TASK REQUIREMENTS |
Filter the records for "moved" and keep each line that has it.

----- EXCERPTED RECORDS

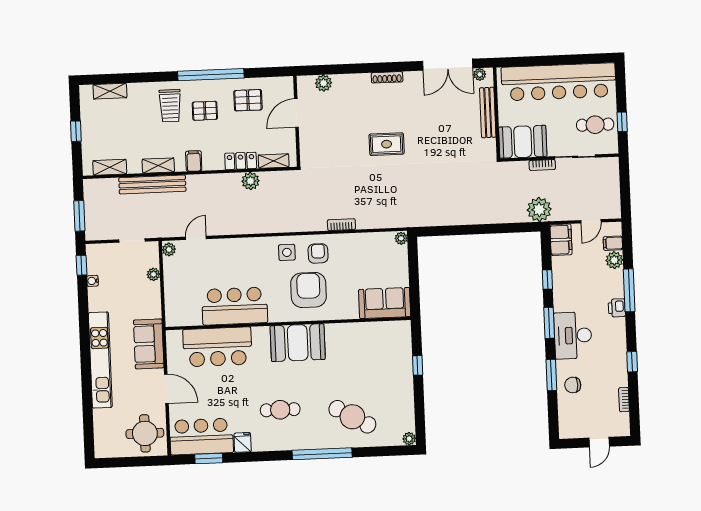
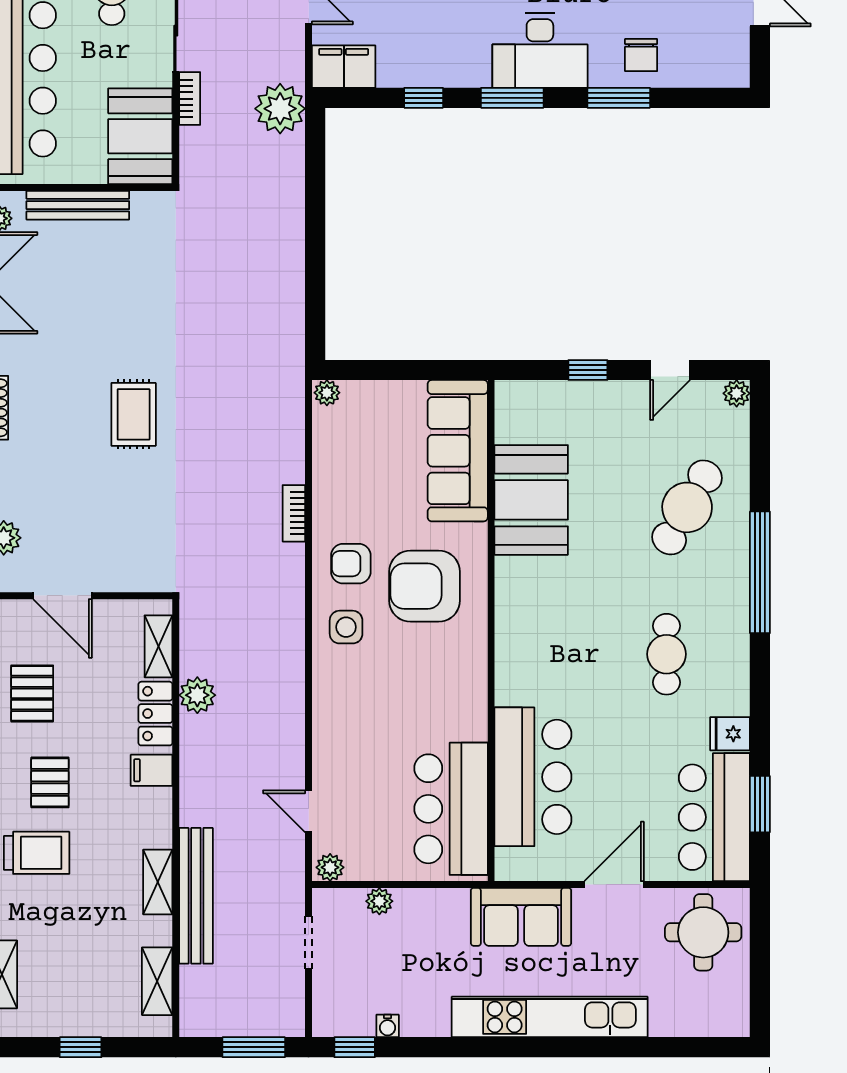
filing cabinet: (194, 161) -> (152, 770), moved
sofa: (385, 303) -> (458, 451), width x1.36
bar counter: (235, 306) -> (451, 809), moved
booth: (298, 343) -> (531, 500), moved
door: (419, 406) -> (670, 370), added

----------

TASK SOLUTION |
filing cabinet: (194, 161) -> (152, 770), moved
bar counter: (235, 306) -> (451, 809), moved
booth: (298, 343) -> (531, 500), moved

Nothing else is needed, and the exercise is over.